→ Task:
Only the lines from the start of the material through the line containing "orange ellipse: (93, 160)" are to be extracted, exactly as they appear.

━━━━━ Records to process

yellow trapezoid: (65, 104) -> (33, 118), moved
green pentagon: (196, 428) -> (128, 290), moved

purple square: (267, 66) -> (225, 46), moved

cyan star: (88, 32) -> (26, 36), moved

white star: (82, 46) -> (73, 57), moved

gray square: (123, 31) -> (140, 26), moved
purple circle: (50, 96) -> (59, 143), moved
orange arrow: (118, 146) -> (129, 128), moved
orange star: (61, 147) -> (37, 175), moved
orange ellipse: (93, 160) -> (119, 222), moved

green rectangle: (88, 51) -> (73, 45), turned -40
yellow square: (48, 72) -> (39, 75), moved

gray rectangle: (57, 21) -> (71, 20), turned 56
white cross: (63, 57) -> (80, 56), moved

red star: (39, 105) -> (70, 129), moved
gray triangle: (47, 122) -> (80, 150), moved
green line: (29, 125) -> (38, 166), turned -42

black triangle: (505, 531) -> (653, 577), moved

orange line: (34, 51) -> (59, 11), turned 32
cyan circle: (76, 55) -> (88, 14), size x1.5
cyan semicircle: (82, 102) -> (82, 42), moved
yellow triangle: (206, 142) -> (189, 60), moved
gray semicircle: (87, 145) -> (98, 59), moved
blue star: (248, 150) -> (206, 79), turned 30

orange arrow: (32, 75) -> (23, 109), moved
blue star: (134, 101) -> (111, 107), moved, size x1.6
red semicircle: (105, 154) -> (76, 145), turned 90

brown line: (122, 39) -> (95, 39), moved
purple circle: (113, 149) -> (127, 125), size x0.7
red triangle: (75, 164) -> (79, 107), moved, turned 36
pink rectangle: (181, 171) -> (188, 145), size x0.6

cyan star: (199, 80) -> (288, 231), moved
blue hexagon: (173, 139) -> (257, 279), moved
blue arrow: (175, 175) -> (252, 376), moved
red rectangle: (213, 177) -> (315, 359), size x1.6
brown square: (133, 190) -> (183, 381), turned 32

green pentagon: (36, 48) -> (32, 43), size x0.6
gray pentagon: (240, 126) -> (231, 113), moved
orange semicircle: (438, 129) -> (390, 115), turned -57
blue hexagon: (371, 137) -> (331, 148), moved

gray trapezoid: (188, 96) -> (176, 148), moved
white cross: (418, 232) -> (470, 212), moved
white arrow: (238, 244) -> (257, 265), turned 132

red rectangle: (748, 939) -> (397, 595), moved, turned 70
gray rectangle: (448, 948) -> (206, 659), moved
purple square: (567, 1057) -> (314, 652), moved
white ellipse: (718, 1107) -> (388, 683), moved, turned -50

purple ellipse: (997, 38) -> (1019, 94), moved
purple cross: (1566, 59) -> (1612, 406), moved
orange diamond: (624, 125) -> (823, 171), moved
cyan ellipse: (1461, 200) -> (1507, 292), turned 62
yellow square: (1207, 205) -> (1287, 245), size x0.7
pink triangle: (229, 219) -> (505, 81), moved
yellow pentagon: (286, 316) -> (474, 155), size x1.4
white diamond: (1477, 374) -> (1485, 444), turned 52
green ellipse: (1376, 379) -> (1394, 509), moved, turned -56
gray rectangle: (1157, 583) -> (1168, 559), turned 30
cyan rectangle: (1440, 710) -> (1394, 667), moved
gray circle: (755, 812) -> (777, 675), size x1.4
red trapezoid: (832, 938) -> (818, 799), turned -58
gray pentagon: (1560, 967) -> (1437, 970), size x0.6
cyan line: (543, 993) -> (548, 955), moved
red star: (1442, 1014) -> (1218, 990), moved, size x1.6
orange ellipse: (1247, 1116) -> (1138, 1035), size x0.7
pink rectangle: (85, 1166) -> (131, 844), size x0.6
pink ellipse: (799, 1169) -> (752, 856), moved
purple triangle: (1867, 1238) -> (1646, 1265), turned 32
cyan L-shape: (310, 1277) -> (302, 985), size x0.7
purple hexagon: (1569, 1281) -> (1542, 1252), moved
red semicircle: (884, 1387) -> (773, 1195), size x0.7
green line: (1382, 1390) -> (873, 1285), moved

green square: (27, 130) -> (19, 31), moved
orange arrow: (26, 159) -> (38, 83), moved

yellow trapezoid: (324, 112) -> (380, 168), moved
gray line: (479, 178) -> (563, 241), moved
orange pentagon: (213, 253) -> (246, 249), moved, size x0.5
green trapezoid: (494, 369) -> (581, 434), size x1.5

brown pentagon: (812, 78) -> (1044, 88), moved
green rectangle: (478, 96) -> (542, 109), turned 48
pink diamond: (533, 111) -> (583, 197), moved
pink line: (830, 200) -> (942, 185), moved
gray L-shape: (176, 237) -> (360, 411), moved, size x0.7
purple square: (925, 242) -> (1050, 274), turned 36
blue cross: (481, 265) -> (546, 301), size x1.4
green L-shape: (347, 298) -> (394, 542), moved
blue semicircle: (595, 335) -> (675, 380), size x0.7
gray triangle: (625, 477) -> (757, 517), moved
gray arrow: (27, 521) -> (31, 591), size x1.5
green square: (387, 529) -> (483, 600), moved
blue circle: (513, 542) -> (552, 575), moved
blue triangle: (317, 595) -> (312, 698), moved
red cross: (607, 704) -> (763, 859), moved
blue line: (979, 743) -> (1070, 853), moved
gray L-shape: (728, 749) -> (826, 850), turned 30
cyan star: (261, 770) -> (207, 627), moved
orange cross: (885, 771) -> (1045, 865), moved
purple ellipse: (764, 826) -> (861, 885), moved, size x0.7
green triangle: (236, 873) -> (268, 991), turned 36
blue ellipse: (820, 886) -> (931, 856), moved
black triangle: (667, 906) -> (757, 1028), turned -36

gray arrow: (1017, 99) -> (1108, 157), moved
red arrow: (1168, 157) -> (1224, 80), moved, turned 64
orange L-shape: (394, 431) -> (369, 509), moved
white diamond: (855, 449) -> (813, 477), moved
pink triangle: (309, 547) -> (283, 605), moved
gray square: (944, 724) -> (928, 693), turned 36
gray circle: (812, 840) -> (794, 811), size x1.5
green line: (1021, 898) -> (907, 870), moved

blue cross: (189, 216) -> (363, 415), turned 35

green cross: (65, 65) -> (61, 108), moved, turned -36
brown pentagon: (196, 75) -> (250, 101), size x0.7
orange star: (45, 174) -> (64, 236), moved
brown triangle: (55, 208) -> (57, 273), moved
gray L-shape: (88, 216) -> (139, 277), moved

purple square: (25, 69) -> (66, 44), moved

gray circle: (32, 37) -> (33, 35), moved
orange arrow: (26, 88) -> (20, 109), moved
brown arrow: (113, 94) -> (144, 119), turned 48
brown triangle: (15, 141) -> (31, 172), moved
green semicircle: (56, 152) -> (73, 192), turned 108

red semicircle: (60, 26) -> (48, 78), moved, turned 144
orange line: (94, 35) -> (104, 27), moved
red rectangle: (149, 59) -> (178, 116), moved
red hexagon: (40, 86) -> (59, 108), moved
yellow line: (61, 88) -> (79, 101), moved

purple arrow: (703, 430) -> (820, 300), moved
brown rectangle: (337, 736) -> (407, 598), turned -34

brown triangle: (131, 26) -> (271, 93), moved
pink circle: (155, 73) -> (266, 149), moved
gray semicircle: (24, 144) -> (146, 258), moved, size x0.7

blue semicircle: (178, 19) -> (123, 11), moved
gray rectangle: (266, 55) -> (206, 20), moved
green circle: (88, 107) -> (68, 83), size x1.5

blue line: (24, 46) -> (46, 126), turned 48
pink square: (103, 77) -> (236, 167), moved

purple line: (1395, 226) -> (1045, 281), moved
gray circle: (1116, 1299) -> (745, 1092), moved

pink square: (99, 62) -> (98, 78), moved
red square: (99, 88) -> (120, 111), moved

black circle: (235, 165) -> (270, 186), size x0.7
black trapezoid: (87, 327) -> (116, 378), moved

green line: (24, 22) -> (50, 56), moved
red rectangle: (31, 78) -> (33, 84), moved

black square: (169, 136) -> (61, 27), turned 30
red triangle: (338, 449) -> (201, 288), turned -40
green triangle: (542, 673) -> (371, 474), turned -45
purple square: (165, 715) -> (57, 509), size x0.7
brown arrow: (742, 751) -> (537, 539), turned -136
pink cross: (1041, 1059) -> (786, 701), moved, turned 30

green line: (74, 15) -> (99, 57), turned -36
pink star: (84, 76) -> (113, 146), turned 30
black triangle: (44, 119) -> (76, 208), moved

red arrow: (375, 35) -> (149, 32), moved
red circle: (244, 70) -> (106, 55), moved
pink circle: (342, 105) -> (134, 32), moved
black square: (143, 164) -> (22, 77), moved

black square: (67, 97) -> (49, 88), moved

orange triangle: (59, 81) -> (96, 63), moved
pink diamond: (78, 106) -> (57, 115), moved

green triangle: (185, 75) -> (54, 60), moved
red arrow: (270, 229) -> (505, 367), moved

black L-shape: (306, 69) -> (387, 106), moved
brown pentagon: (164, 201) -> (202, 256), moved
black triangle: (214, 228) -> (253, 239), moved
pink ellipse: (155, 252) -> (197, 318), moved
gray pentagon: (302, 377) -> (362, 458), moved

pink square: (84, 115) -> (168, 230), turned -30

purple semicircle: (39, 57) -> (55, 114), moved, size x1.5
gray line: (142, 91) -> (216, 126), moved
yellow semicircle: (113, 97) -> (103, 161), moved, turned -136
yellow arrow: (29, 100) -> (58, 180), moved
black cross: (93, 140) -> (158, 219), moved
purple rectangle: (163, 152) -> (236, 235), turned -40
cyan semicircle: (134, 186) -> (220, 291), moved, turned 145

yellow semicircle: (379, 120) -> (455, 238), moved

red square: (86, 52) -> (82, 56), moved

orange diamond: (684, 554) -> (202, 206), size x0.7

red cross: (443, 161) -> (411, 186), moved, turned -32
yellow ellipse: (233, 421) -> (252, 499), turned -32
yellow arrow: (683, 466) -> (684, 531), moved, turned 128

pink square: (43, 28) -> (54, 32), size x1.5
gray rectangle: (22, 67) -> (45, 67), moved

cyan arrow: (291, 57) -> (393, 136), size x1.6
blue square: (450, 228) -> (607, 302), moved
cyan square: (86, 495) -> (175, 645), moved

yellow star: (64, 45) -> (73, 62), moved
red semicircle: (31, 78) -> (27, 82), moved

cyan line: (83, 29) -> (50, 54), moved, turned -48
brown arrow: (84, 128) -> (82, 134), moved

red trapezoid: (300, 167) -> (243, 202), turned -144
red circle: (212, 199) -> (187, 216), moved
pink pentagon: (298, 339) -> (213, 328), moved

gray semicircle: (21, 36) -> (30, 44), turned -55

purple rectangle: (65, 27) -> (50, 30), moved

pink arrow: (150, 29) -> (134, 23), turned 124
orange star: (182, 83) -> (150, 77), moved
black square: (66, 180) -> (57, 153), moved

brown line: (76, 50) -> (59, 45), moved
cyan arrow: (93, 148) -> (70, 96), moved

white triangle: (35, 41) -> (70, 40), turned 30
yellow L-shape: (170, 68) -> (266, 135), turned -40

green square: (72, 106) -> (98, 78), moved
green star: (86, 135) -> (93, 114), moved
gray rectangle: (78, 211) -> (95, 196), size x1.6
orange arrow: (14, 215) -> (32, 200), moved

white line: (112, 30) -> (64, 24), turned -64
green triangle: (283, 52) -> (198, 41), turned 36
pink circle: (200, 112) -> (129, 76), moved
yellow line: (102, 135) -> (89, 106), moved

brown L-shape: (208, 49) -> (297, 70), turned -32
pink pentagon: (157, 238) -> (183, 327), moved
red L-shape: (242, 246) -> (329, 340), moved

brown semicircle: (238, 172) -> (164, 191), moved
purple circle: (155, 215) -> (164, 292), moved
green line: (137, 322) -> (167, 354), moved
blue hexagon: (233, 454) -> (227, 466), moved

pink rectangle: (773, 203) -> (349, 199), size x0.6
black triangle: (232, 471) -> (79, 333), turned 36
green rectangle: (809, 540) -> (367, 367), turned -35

━━━━━━━━━━

→ Response for this exercise:
yellow trapezoid: (65, 104) -> (33, 118), moved
green pentagon: (196, 428) -> (128, 290), moved

purple square: (267, 66) -> (225, 46), moved

cyan star: (88, 32) -> (26, 36), moved

white star: (82, 46) -> (73, 57), moved

gray square: (123, 31) -> (140, 26), moved
purple circle: (50, 96) -> (59, 143), moved
orange arrow: (118, 146) -> (129, 128), moved
orange star: (61, 147) -> (37, 175), moved
orange ellipse: (93, 160) -> (119, 222), moved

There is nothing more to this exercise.